# Your instructions:
Where the records below reach the line containing "RGB1 pin R: A6 -> D13", start transcribing, and end with the line containing "BUZZER3 pin VCC: 5V -> VIN", exactly and with nothing else added.

# Data for processing:
+++++

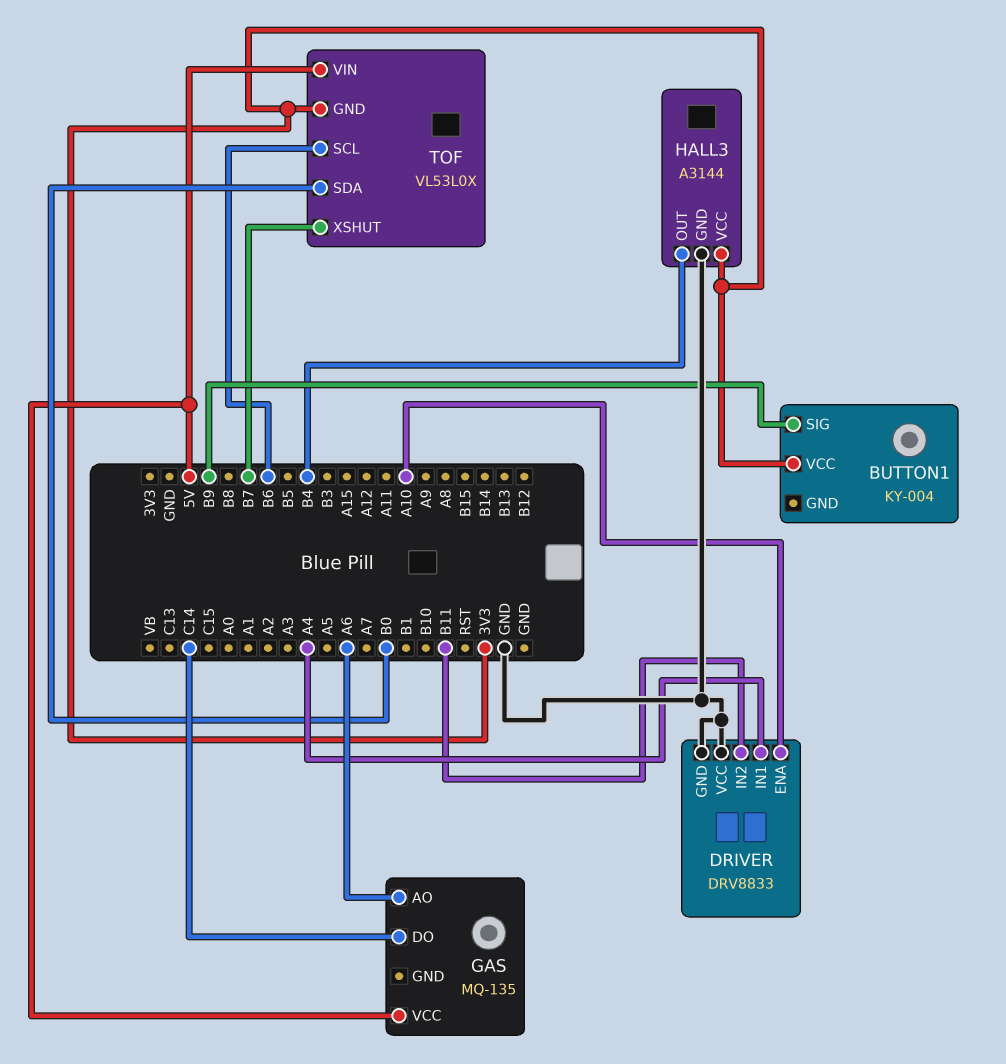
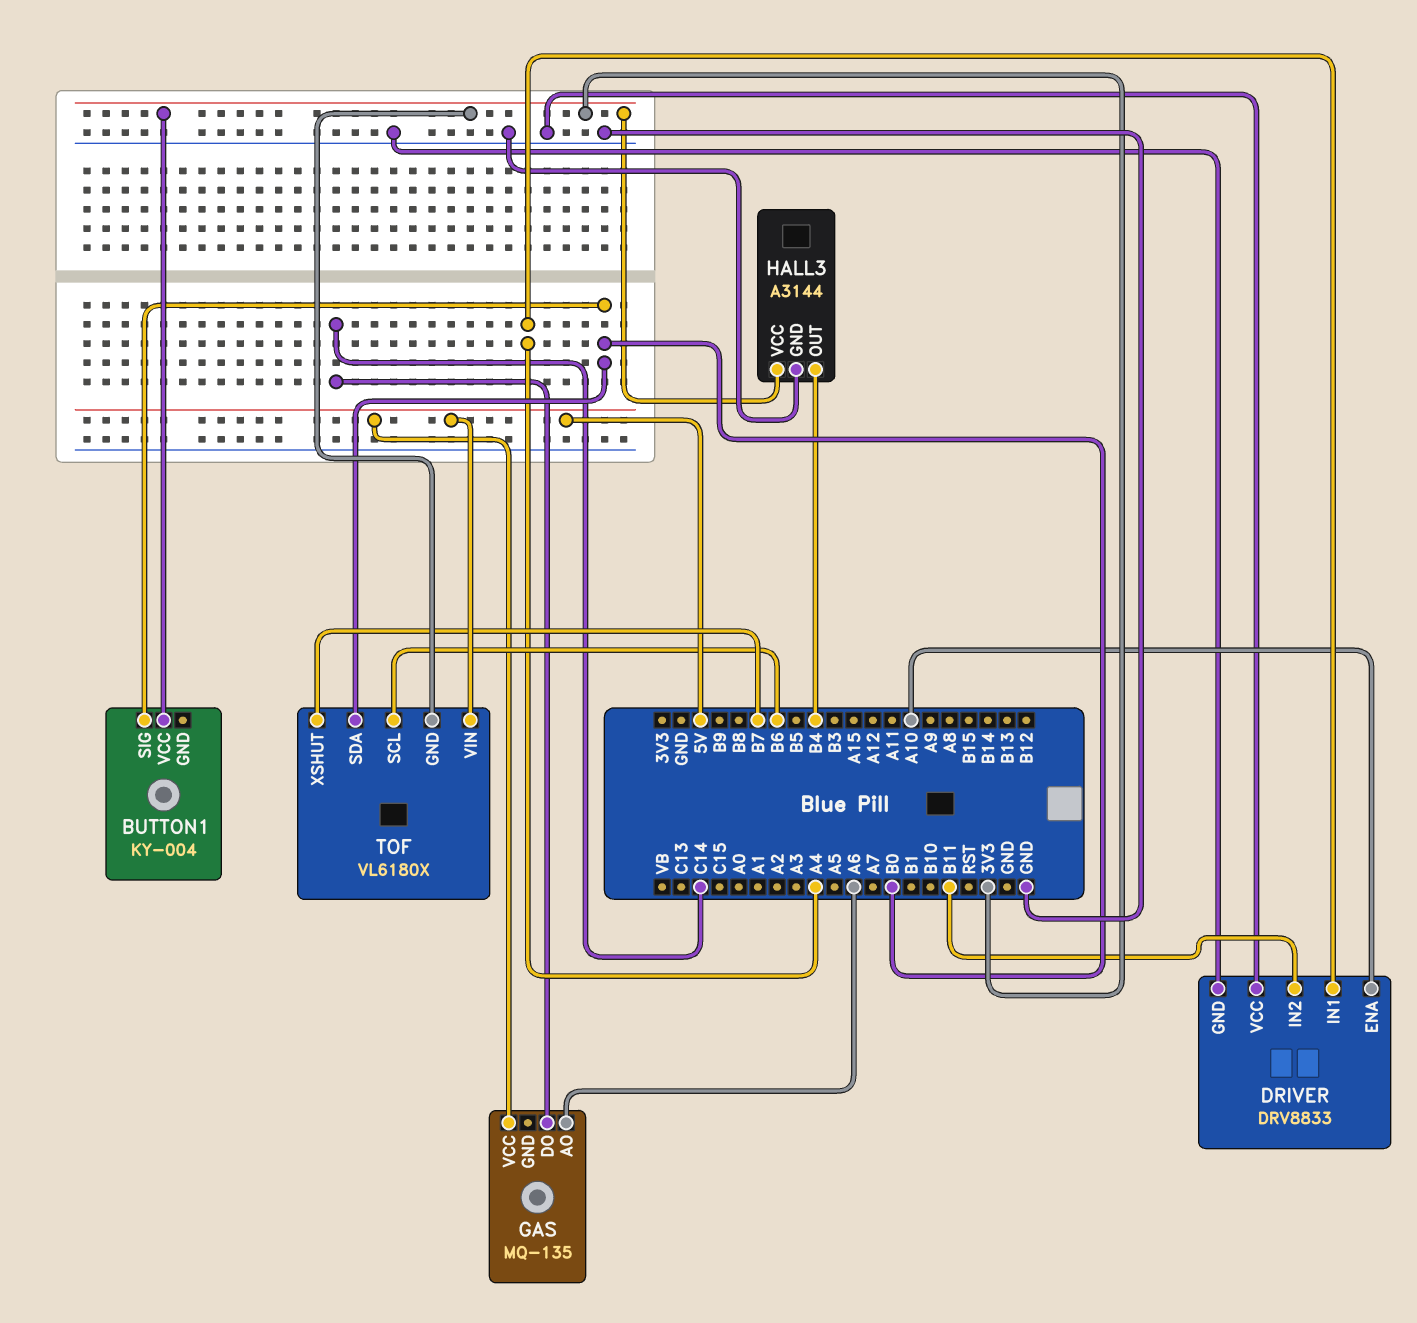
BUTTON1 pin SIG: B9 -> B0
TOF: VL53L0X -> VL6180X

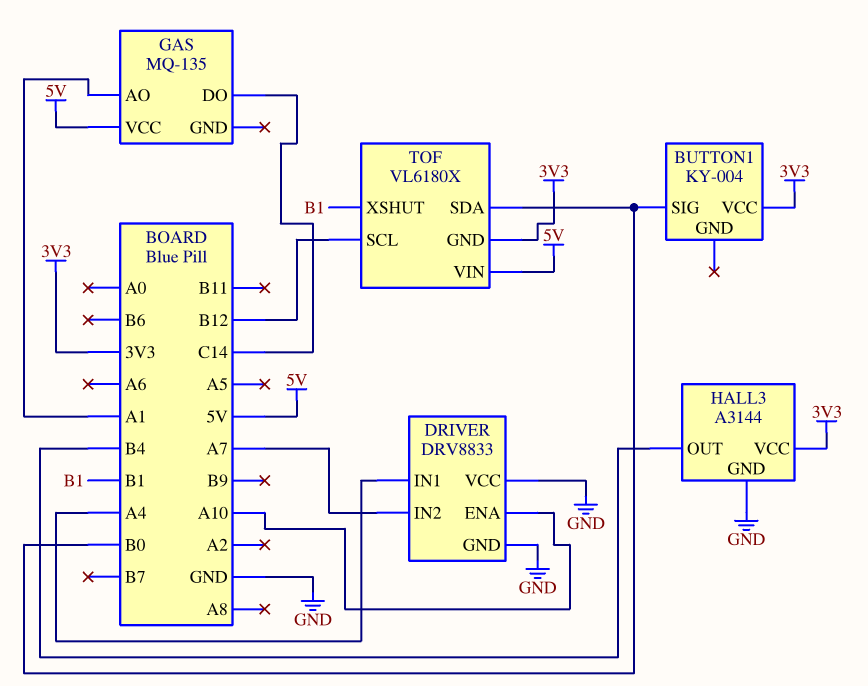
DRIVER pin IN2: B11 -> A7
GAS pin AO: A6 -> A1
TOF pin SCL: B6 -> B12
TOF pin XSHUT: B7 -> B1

+++++

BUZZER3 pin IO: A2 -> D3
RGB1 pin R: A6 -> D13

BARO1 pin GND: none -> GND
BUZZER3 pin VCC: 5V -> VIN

+++++

# Output below:
RGB1 pin R: A6 -> D13

BARO1 pin GND: none -> GND
BUZZER3 pin VCC: 5V -> VIN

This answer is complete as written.